Set problem:
Return every line of the entries below verbatim, leaving out the picture lines.

Recorded data:
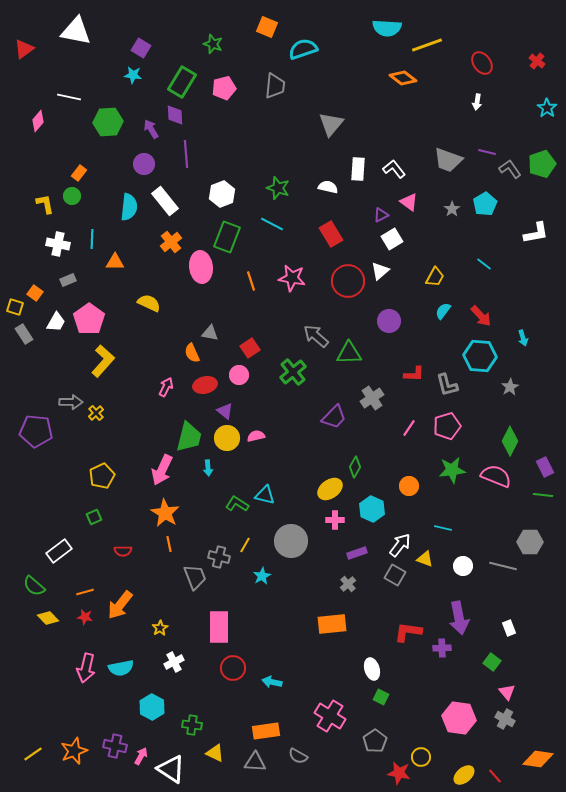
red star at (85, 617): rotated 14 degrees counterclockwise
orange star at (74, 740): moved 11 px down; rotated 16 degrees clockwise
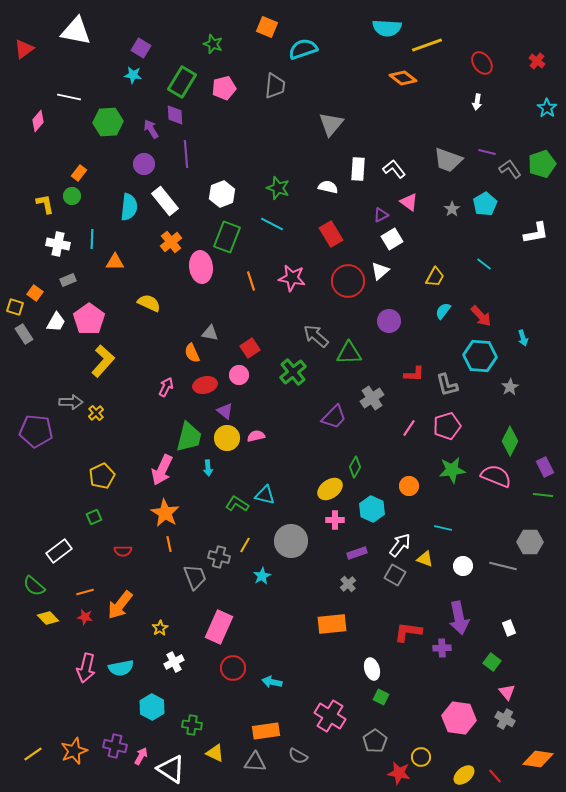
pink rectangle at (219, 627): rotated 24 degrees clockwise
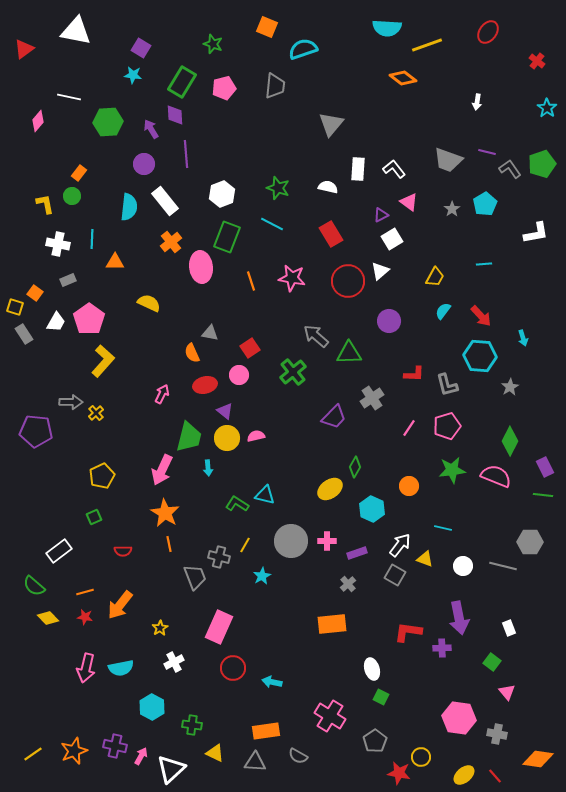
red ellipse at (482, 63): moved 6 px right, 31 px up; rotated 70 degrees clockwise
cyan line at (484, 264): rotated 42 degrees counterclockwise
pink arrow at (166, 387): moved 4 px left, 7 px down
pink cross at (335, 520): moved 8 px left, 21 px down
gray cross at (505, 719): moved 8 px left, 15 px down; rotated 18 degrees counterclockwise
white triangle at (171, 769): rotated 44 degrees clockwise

Output for this exercise:
red star at (85, 617): rotated 14 degrees counterclockwise
orange star at (74, 740): moved 11 px down; rotated 16 degrees clockwise
pink rectangle at (219, 627): rotated 24 degrees clockwise
red ellipse at (482, 63): moved 6 px right, 31 px up; rotated 70 degrees clockwise
cyan line at (484, 264): rotated 42 degrees counterclockwise
pink arrow at (166, 387): moved 4 px left, 7 px down
pink cross at (335, 520): moved 8 px left, 21 px down
gray cross at (505, 719): moved 8 px left, 15 px down; rotated 18 degrees counterclockwise
white triangle at (171, 769): rotated 44 degrees clockwise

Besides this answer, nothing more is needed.